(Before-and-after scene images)
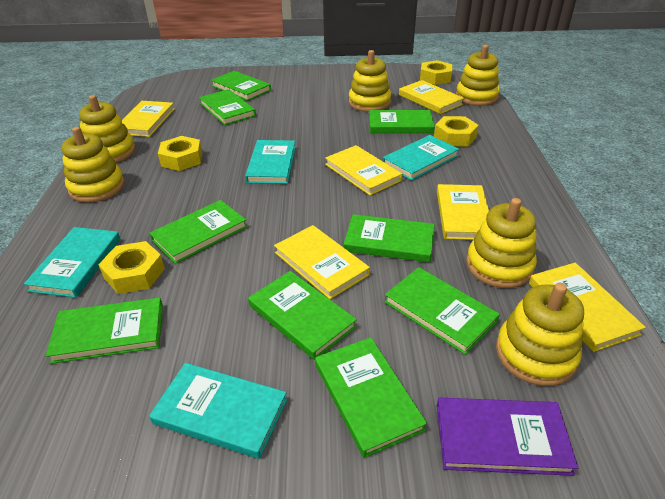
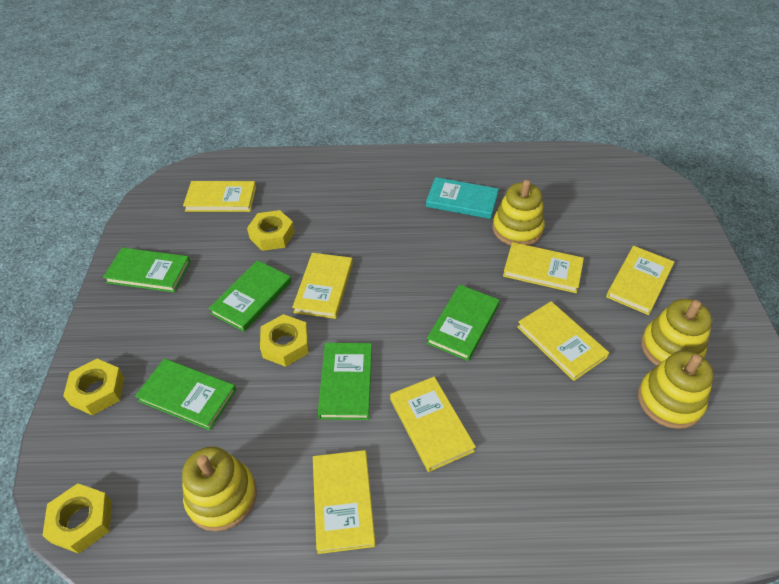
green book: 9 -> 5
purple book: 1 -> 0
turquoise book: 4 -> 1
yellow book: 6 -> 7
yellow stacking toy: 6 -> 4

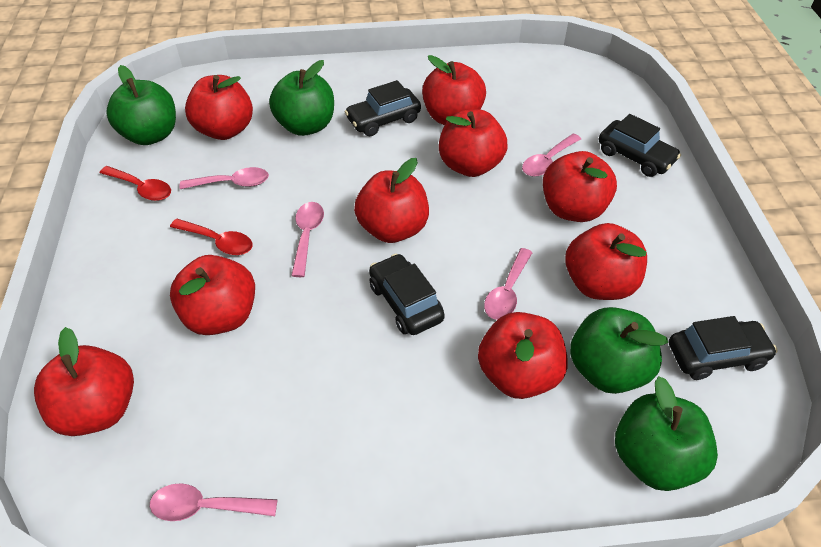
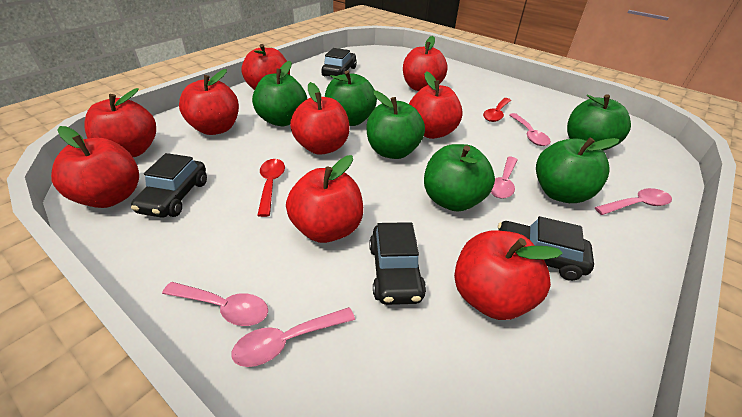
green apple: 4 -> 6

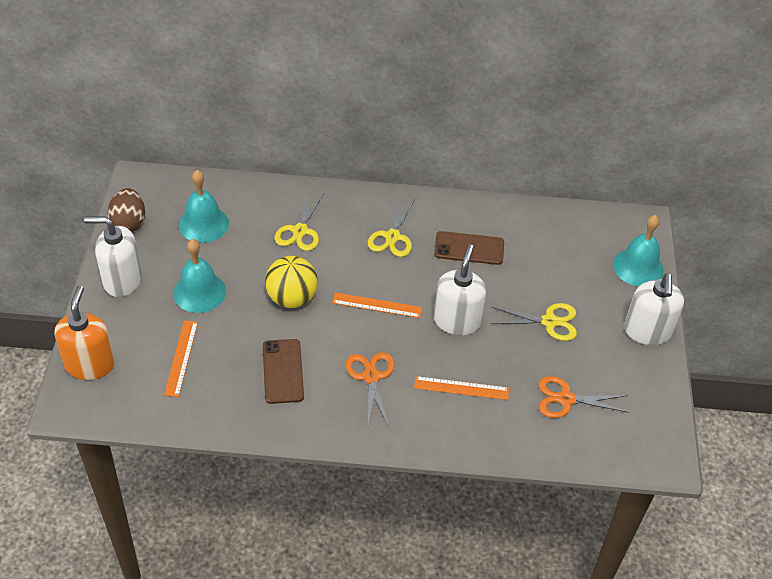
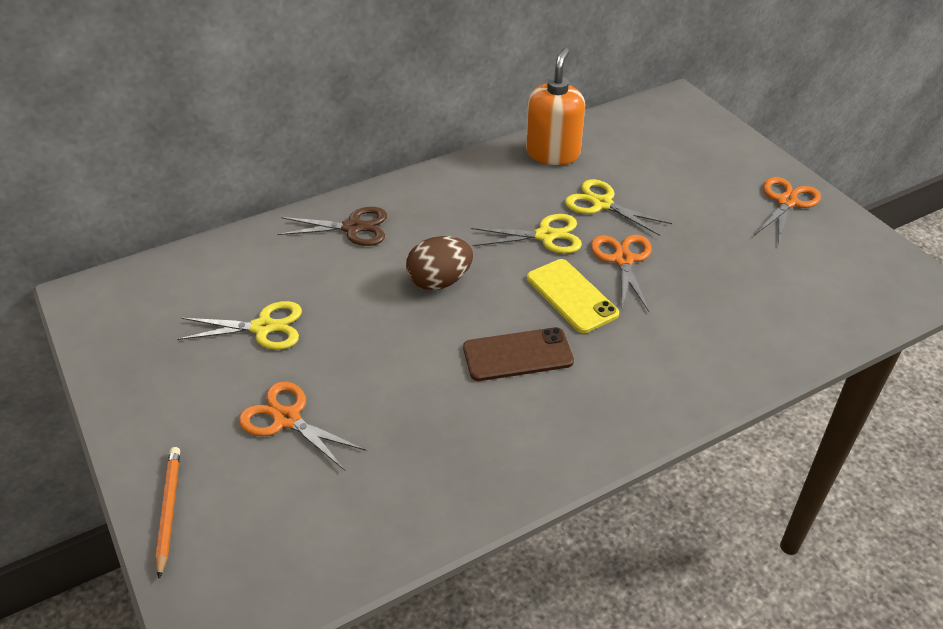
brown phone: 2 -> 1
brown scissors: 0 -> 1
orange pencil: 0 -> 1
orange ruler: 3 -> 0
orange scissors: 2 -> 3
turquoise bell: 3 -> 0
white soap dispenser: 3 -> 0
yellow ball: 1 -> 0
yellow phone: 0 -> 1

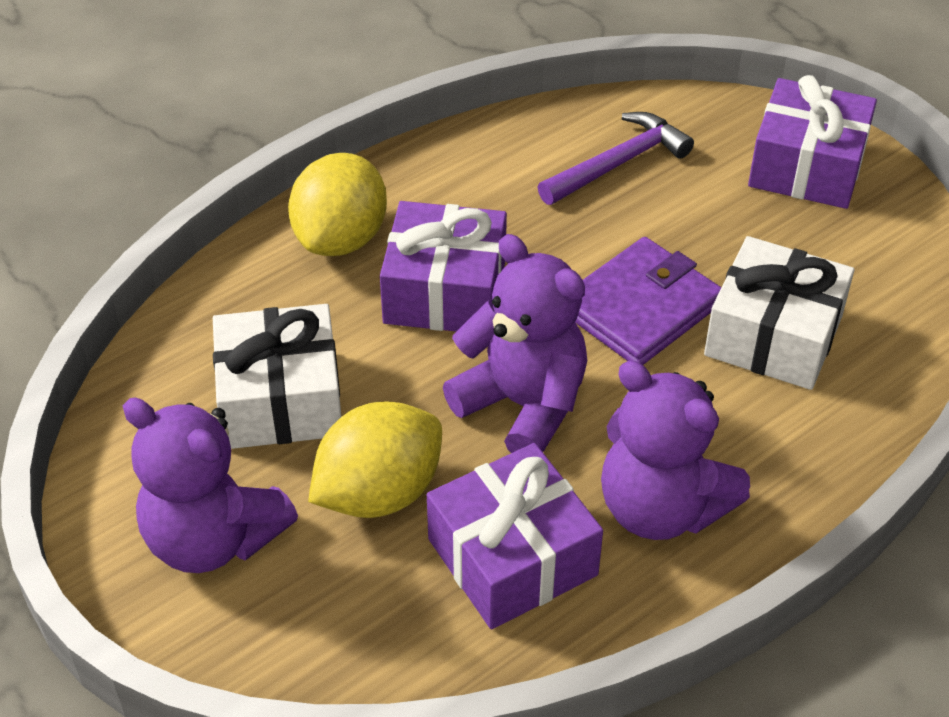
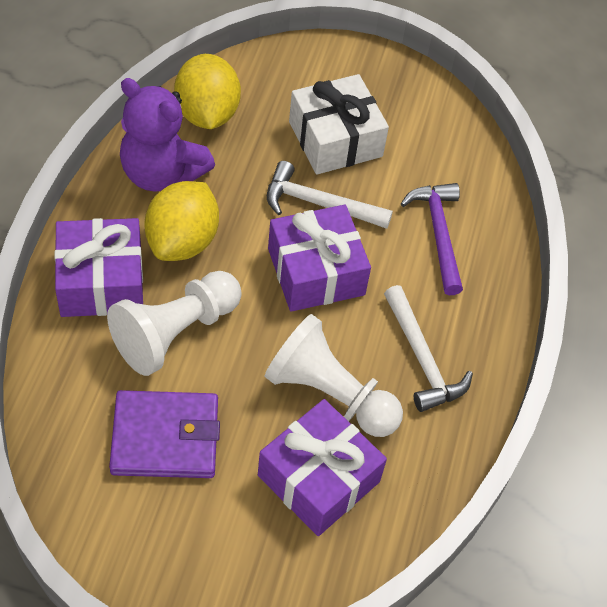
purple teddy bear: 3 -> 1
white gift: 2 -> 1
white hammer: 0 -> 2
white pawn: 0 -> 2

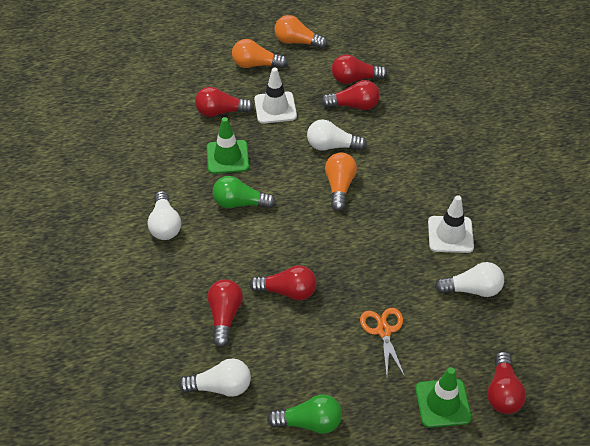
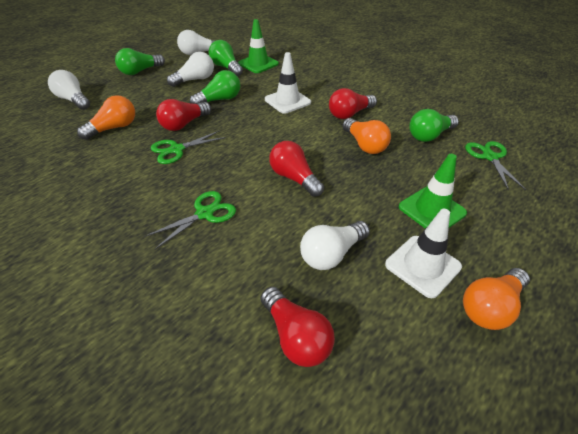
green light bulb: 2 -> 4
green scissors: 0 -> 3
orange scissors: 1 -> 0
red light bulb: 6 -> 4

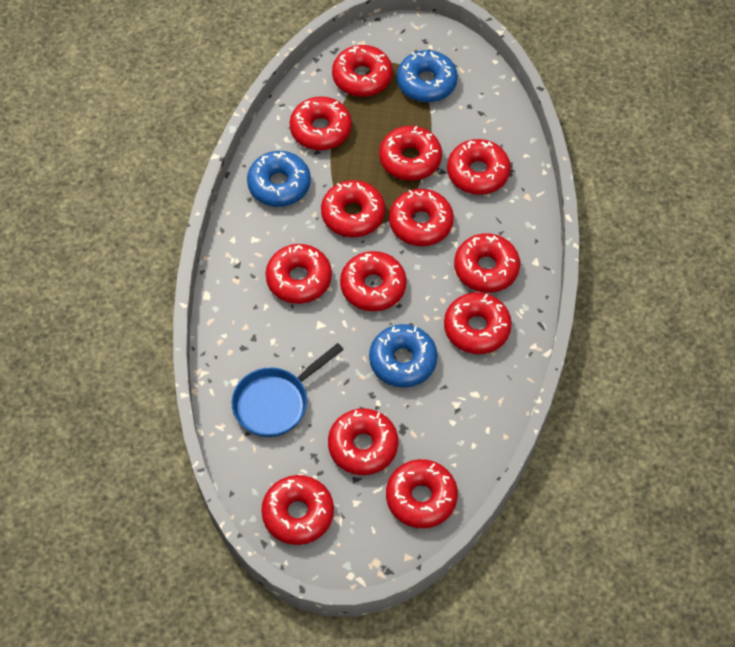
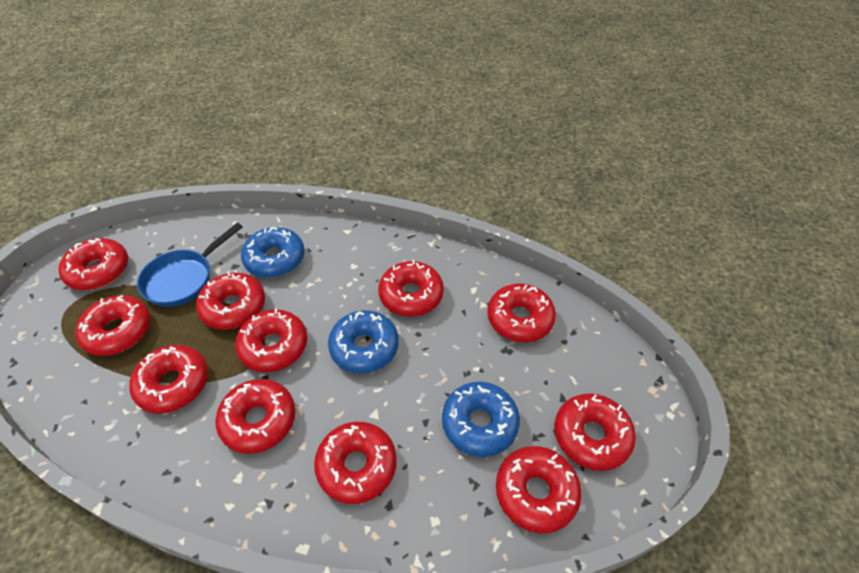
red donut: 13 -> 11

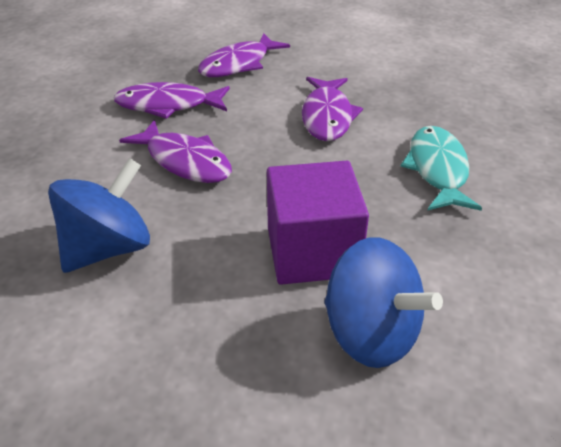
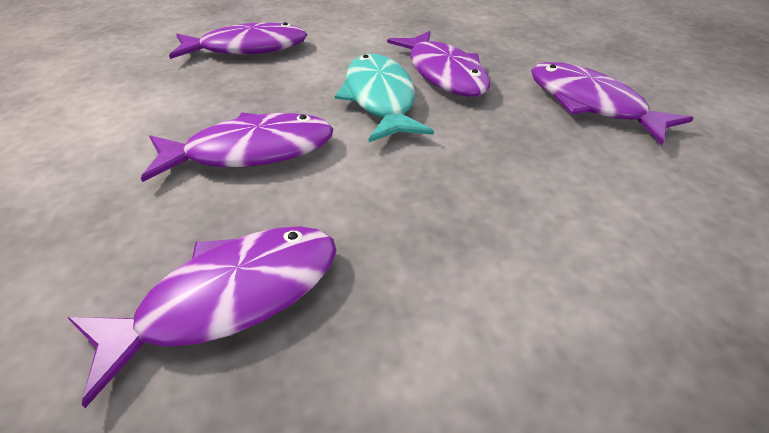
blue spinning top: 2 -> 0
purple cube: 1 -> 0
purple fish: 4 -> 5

• _Problem description_: Write out the data precisely as given, excluding the pictures.

• _Result of this exercise_:
green book: 9 -> 5
purple book: 1 -> 0
turquoise book: 4 -> 1
yellow book: 6 -> 7
yellow stacking toy: 6 -> 4

green apple: 4 -> 6

brown phone: 2 -> 1
brown scissors: 0 -> 1
orange pencil: 0 -> 1
orange ruler: 3 -> 0
orange scissors: 2 -> 3
turquoise bell: 3 -> 0
white soap dispenser: 3 -> 0
yellow ball: 1 -> 0
yellow phone: 0 -> 1

purple teddy bear: 3 -> 1
white gift: 2 -> 1
white hammer: 0 -> 2
white pawn: 0 -> 2

green light bulb: 2 -> 4
green scissors: 0 -> 3
orange scissors: 1 -> 0
red light bulb: 6 -> 4

red donut: 13 -> 11

blue spinning top: 2 -> 0
purple cube: 1 -> 0
purple fish: 4 -> 5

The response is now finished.